##### Records supplied

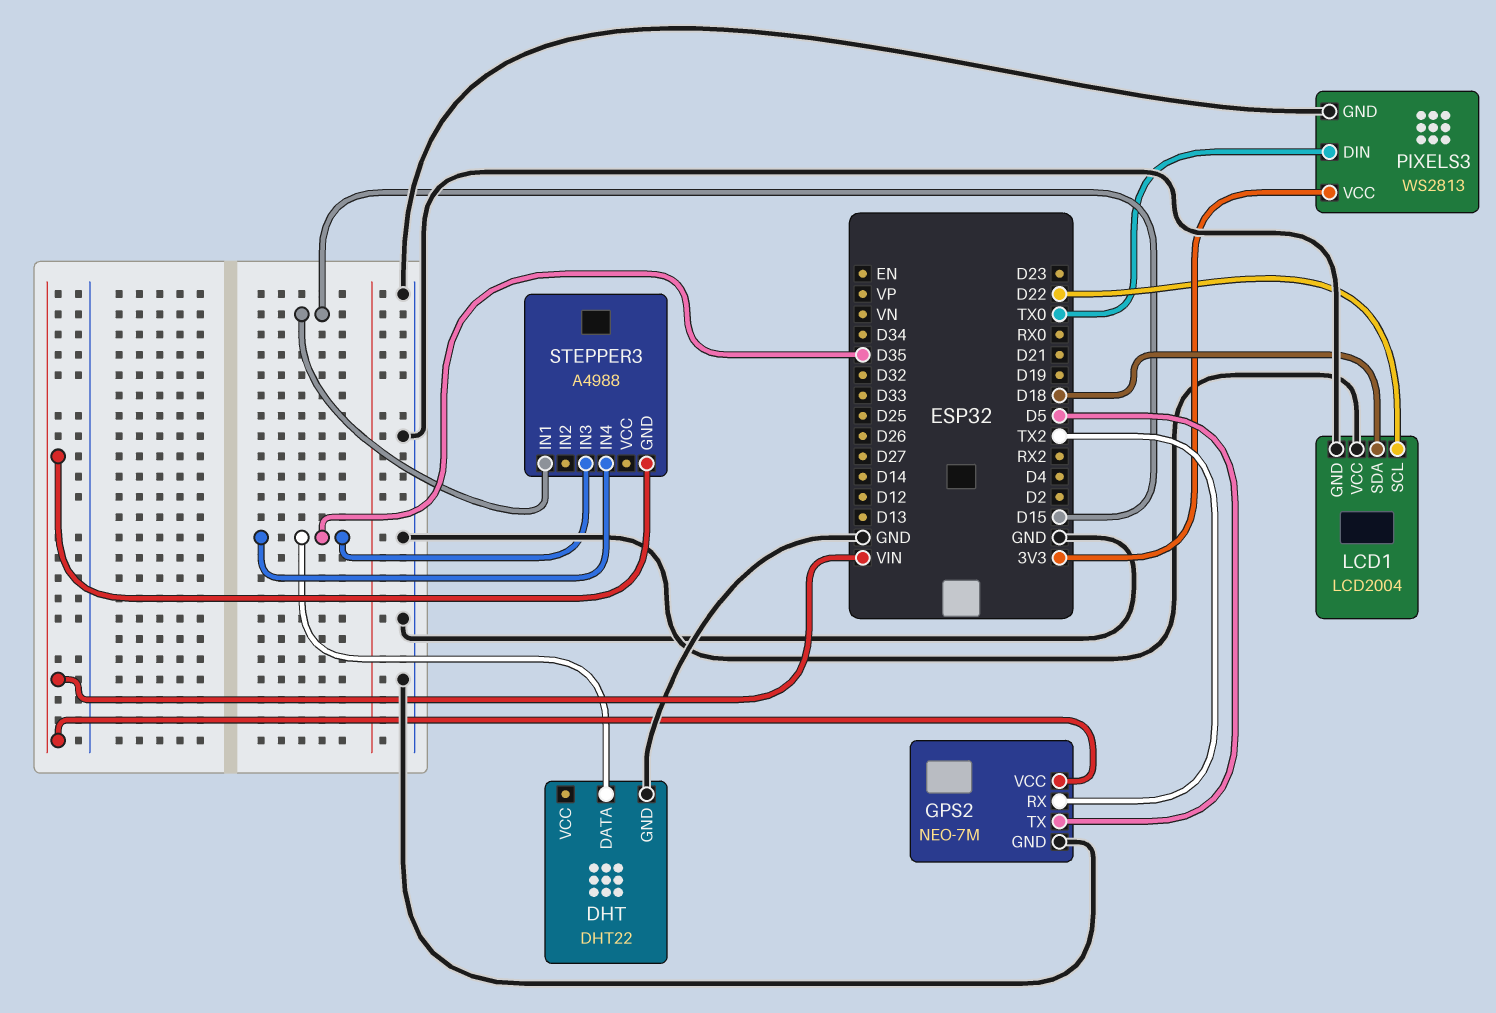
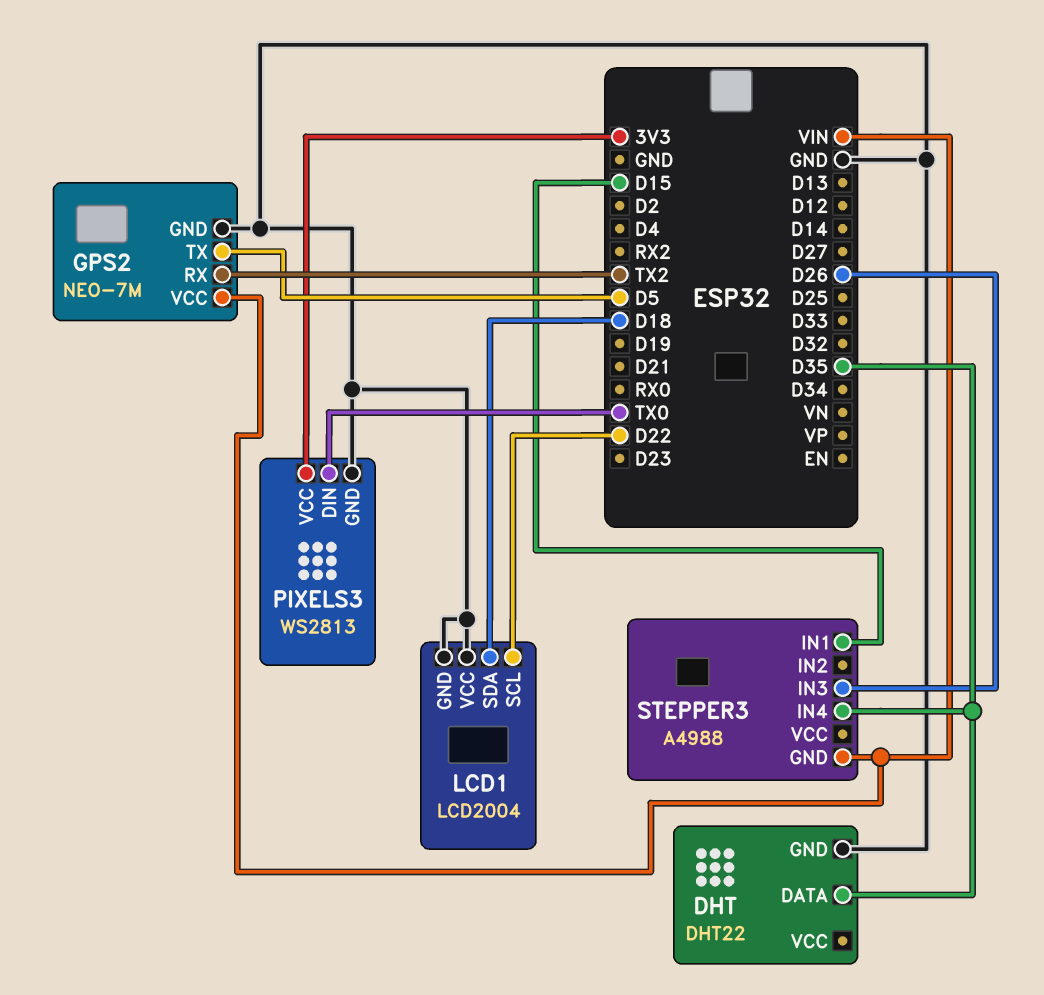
STEPPER3 pin IN3: D35 -> D26

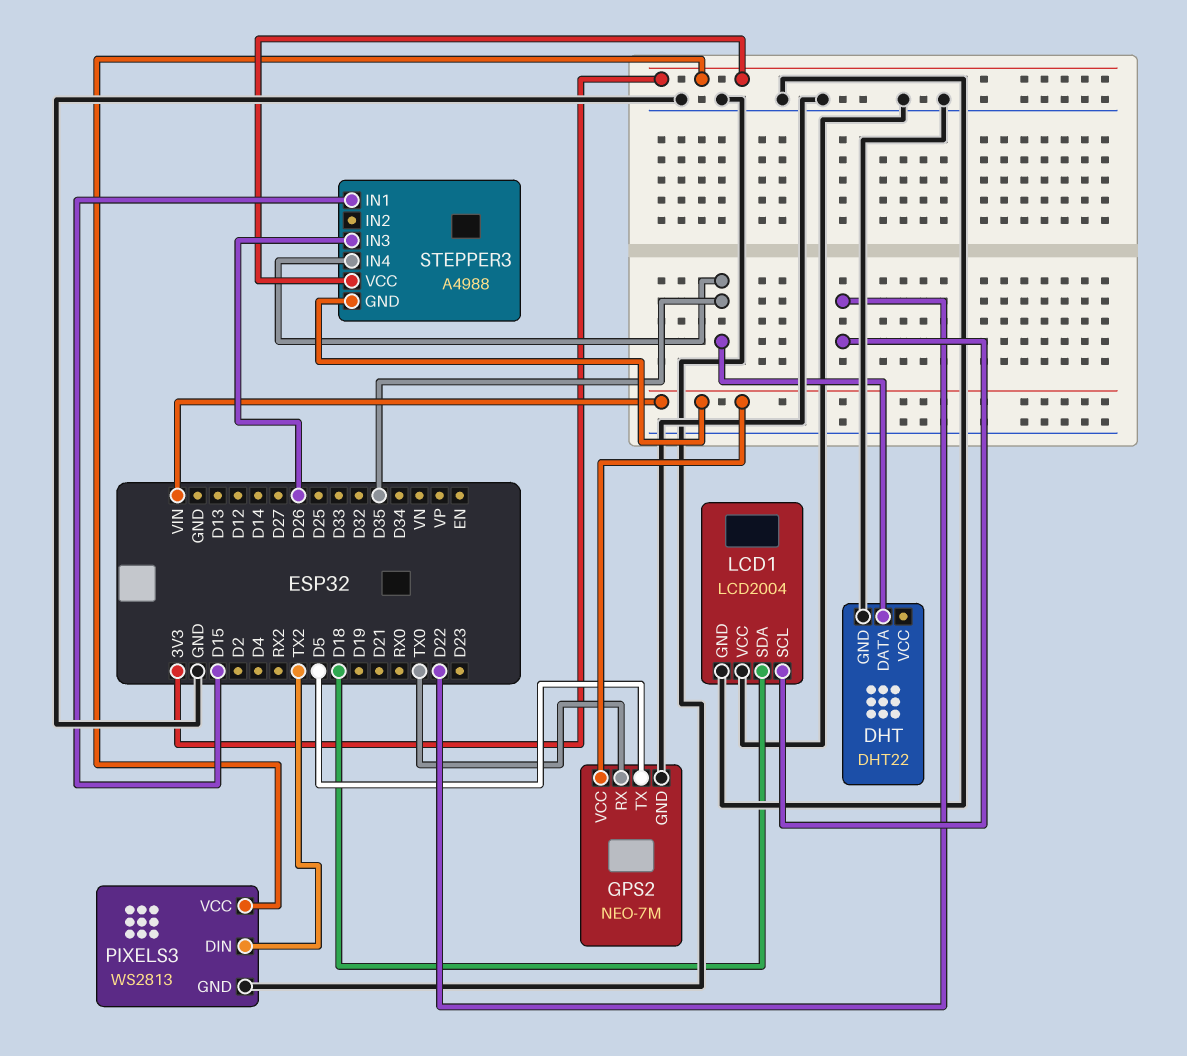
GPS2 pin RX: TX2 -> TX0
PIXELS3 pin DIN: TX0 -> TX2
STEPPER3 pin VCC: none -> 3V3

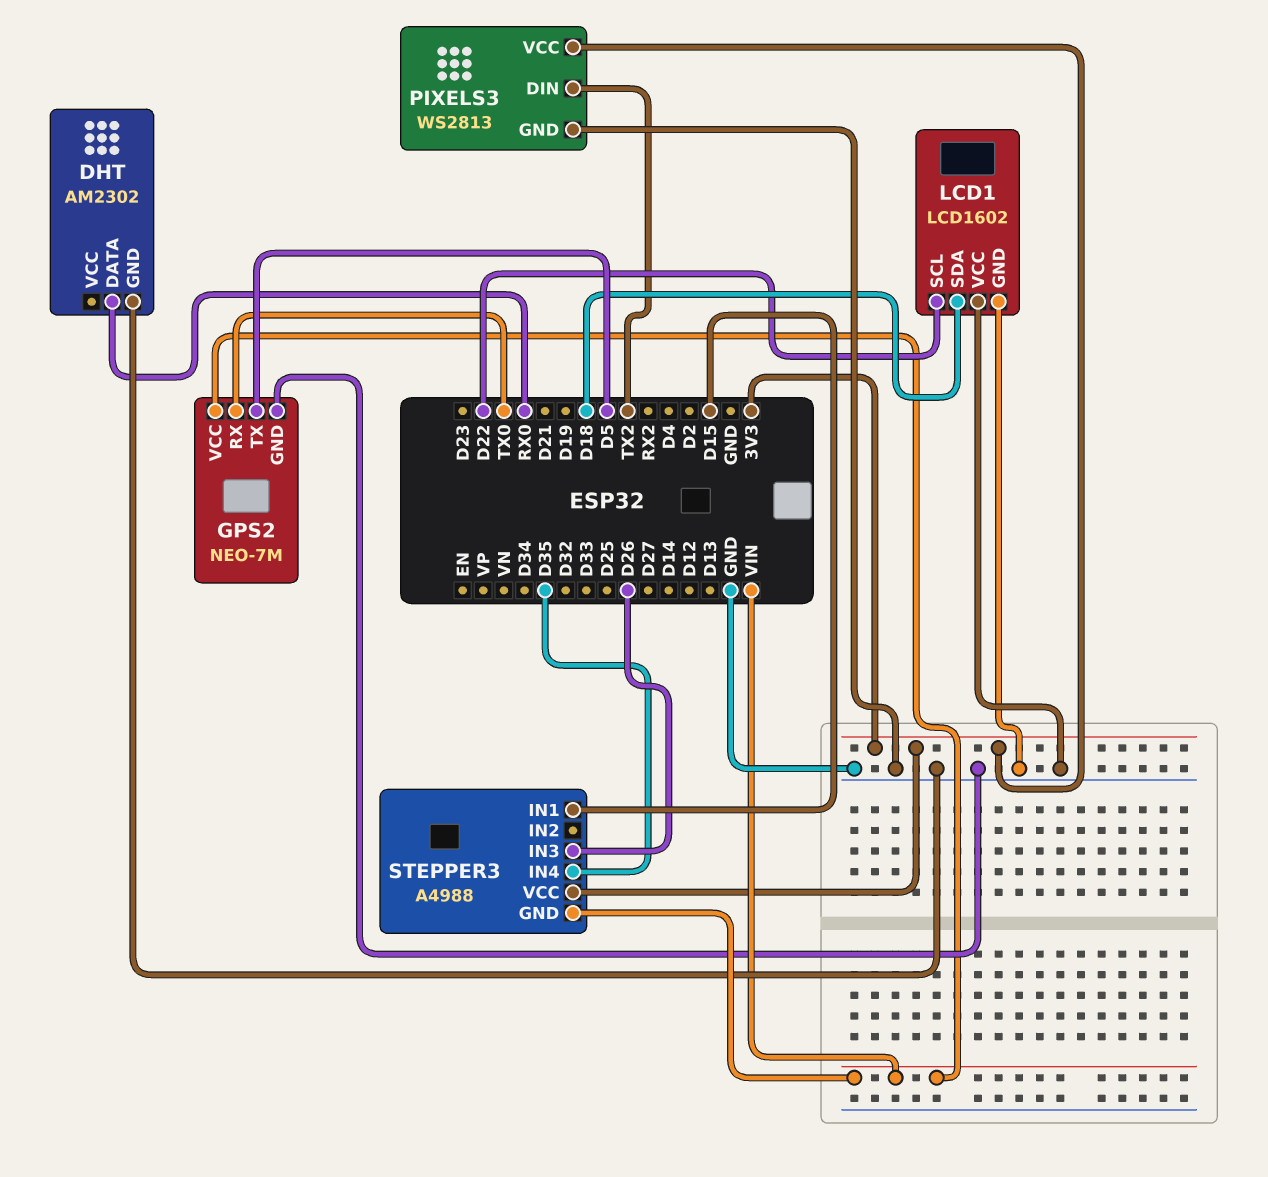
DHT: DHT22 -> AM2302
DHT pin DATA: D35 -> RX0
LCD1: LCD2004 -> LCD1602

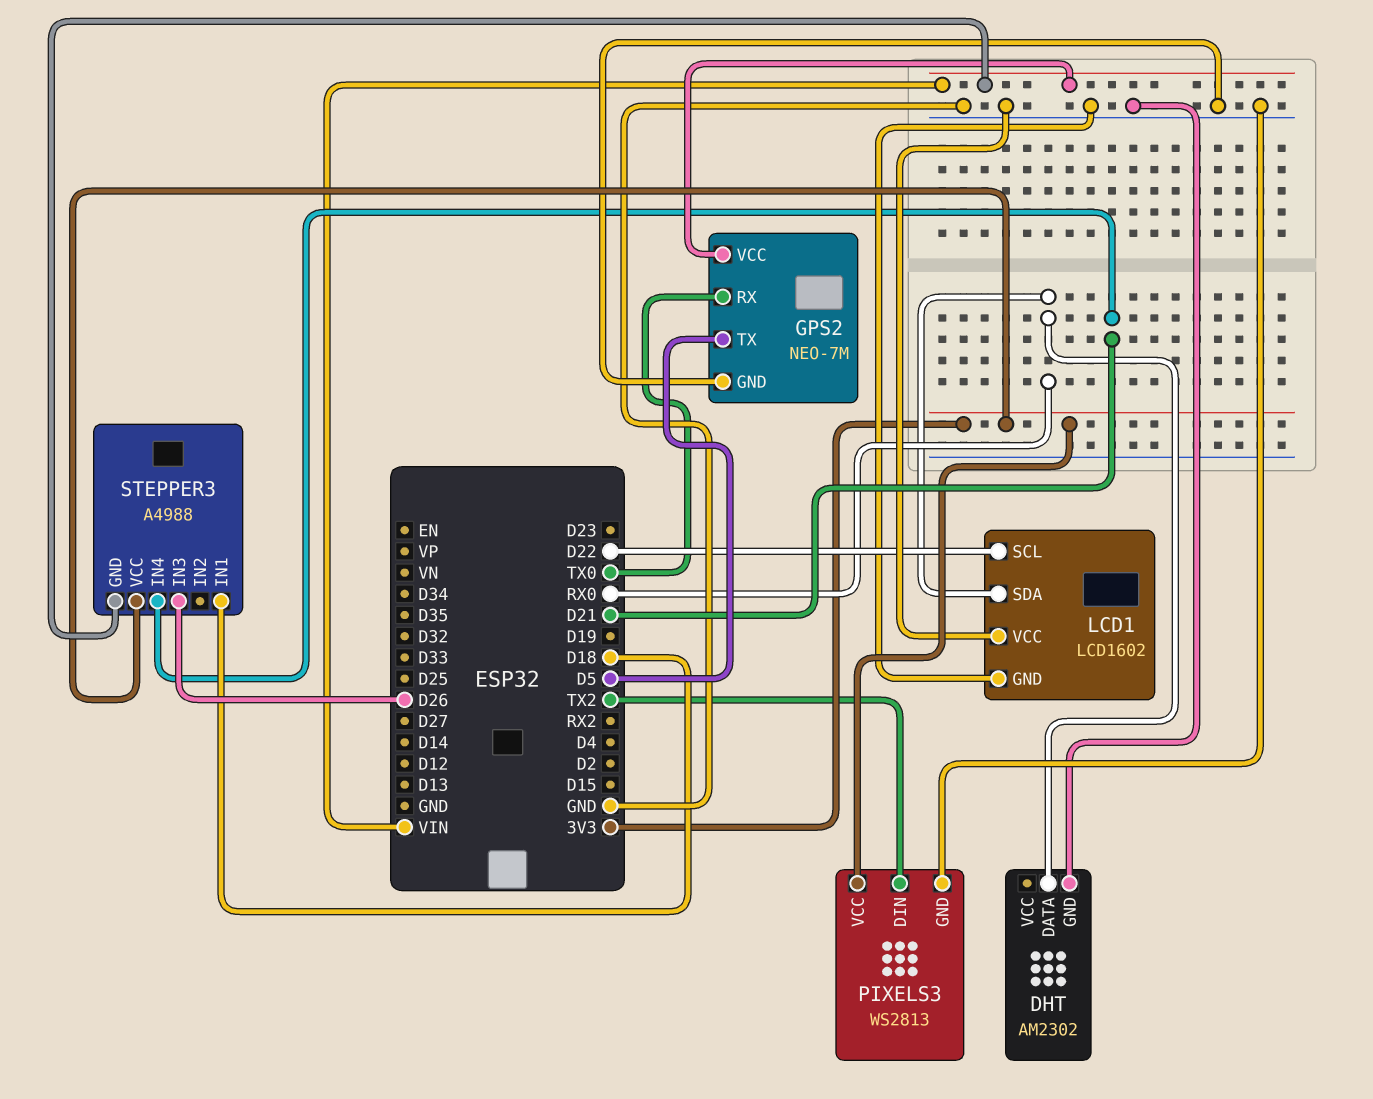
LCD1 pin SDA: D18 -> RX0
STEPPER3 pin IN1: D15 -> D18
STEPPER3 pin IN4: D35 -> D21

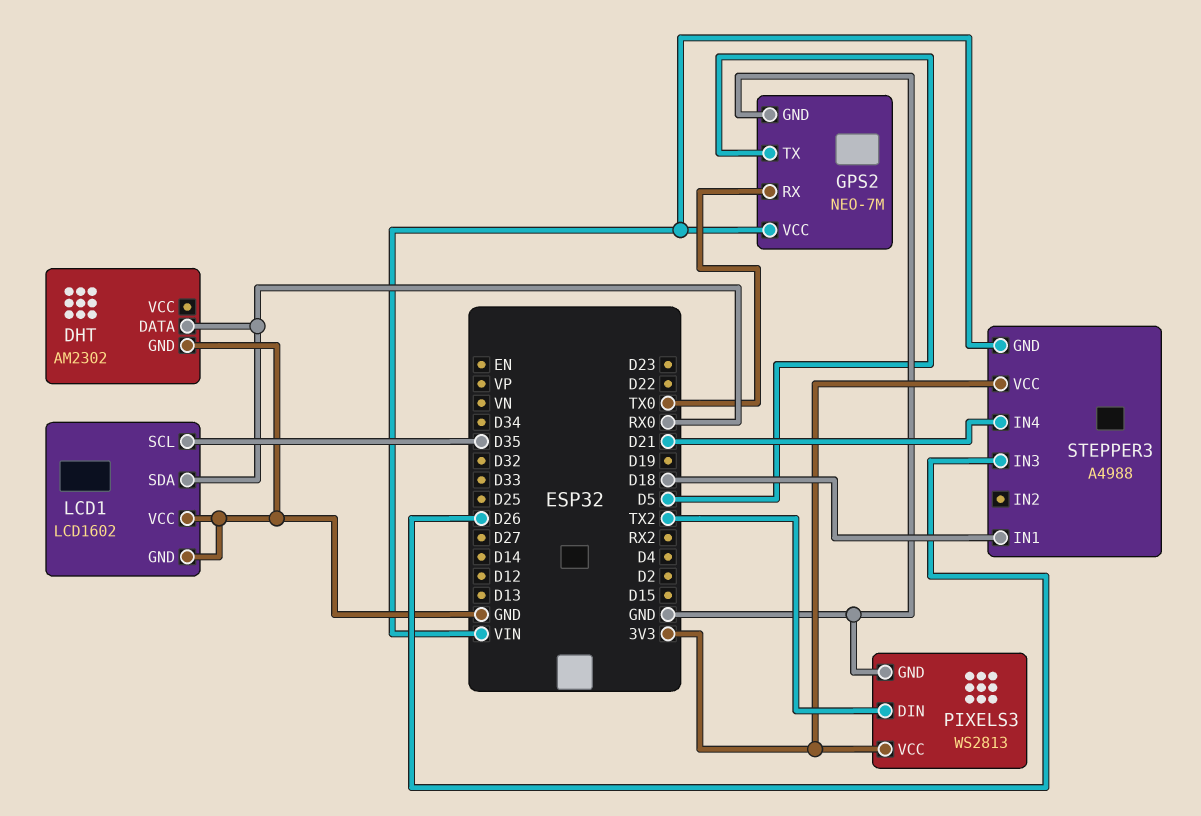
LCD1 pin SCL: D22 -> D35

##########

Transcribe the whole listing exactly but exclude images.

§ **Completed exercise**
STEPPER3 pin IN3: D35 -> D26

GPS2 pin RX: TX2 -> TX0
PIXELS3 pin DIN: TX0 -> TX2
STEPPER3 pin VCC: none -> 3V3

DHT: DHT22 -> AM2302
DHT pin DATA: D35 -> RX0
LCD1: LCD2004 -> LCD1602

LCD1 pin SDA: D18 -> RX0
STEPPER3 pin IN1: D15 -> D18
STEPPER3 pin IN4: D35 -> D21

LCD1 pin SCL: D22 -> D35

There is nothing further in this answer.